> Assigned task: Only a number is wanted here: how many lines in the entries below contain the word "minus".

> Exercise inputs:

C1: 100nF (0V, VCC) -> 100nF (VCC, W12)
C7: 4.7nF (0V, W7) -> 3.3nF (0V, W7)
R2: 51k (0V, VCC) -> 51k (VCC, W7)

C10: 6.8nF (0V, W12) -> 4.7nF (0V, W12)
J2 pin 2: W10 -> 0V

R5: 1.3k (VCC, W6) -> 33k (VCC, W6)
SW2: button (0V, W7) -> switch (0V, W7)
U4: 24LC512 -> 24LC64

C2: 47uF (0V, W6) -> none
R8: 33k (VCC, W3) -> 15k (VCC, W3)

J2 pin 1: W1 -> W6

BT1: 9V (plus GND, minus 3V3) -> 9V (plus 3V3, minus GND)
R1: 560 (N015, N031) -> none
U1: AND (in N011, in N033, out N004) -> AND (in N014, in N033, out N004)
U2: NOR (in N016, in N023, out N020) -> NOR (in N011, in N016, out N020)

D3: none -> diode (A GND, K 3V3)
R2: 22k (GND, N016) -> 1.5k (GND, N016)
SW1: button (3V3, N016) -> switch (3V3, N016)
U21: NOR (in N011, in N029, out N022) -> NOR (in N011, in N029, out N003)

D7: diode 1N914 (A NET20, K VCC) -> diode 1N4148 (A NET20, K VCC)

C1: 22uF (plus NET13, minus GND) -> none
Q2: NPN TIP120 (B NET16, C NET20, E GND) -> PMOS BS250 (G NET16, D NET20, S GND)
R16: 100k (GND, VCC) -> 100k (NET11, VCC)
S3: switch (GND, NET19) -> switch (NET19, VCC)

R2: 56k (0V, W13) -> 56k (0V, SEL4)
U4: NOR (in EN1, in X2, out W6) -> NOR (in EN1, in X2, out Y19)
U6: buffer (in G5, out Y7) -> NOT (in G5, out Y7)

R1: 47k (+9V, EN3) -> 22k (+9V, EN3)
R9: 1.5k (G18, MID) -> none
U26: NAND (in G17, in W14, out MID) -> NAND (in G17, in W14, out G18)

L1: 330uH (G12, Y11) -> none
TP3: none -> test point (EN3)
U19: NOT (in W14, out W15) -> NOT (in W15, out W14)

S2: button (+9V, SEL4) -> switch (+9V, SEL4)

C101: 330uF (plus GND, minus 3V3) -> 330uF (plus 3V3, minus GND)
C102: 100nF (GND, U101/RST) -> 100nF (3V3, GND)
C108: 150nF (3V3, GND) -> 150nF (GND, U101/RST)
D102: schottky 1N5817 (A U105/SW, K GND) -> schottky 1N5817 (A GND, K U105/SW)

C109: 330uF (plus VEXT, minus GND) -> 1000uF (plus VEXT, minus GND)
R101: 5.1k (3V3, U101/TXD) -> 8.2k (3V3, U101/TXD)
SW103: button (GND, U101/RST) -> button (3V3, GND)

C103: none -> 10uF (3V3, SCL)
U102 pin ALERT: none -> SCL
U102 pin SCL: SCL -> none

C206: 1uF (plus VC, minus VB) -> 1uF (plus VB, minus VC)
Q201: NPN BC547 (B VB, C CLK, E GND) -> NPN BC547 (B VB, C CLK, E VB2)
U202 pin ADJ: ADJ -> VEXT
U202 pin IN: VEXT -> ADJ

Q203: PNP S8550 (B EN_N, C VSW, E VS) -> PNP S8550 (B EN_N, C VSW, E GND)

> Task answer: 5